→ **Task prompt**: Return, verbatim and in full, the records that follow, but not their pictures.

→ **Before and after images**:
--

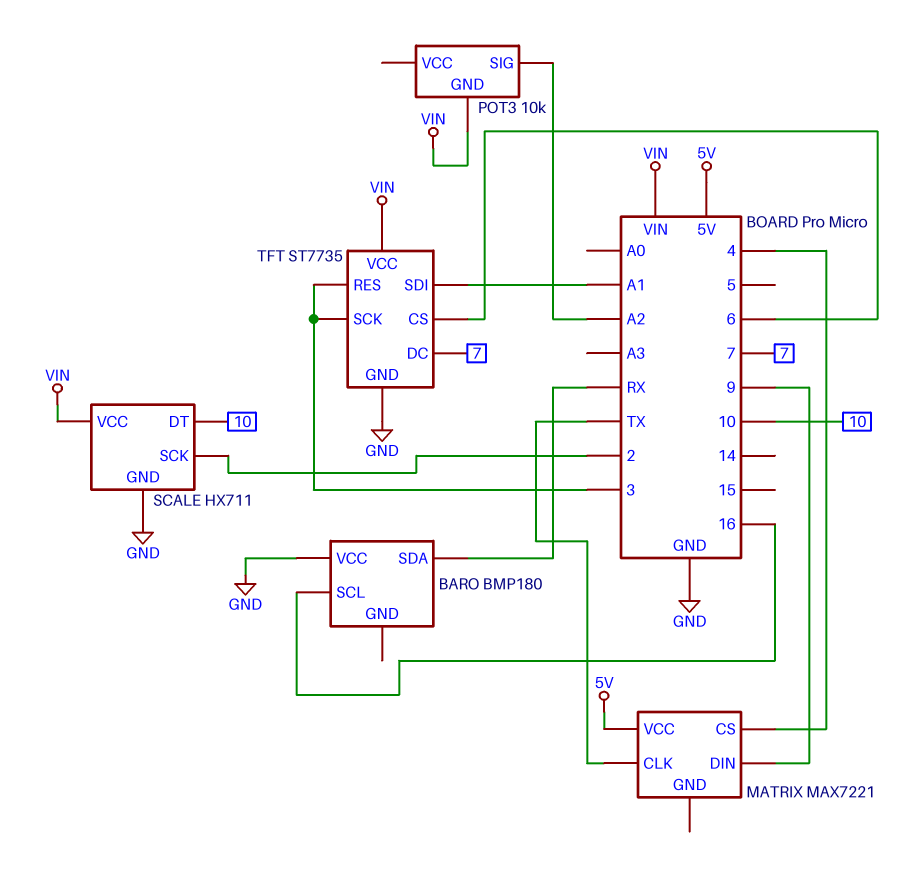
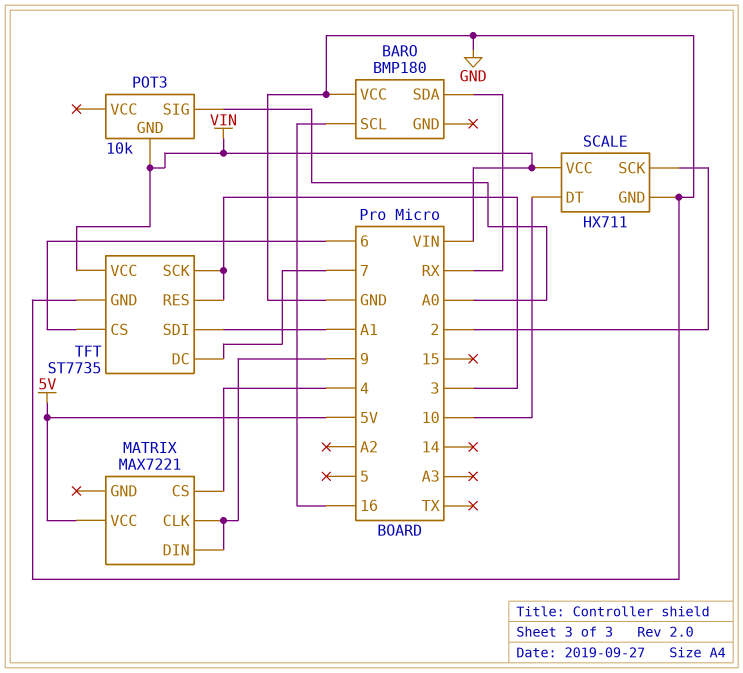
MATRIX pin CLK: TX -> 9
POT3 pin SIG: A2 -> A0

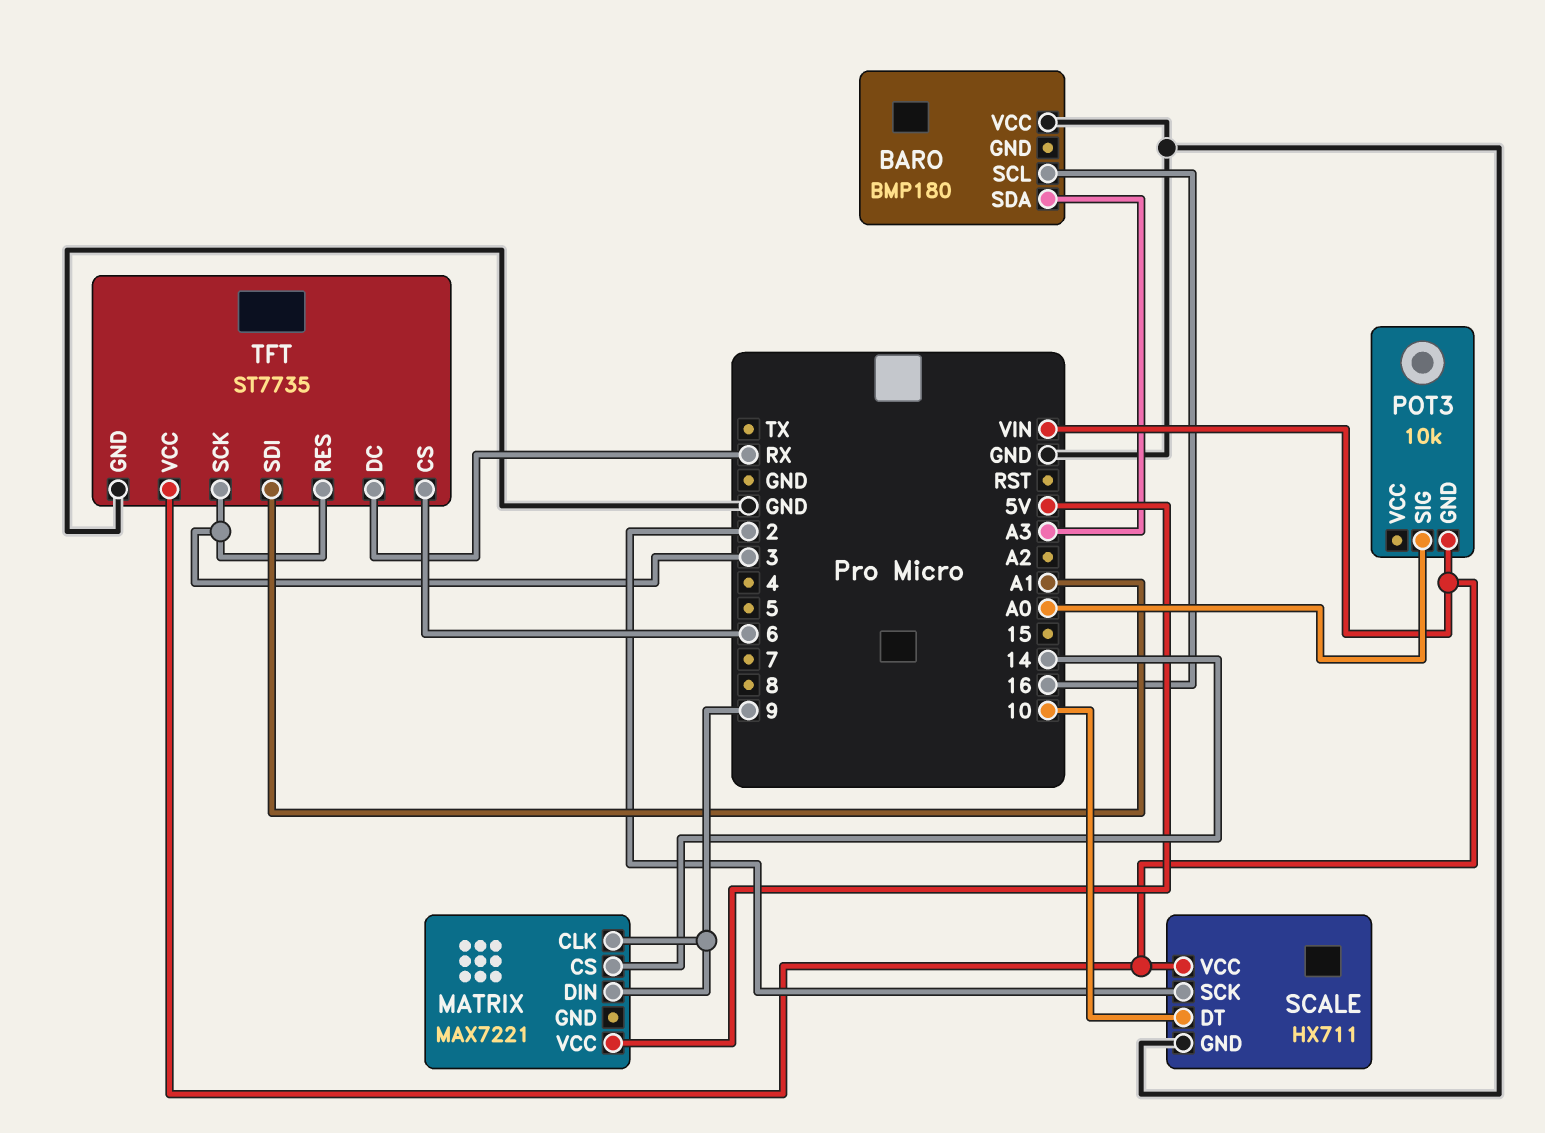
BARO pin SDA: RX -> A3
MATRIX pin CS: 4 -> 14
TFT pin DC: 7 -> RX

--

→ **Your solution**:
MATRIX pin CLK: TX -> 9
POT3 pin SIG: A2 -> A0

BARO pin SDA: RX -> A3
MATRIX pin CS: 4 -> 14
TFT pin DC: 7 -> RX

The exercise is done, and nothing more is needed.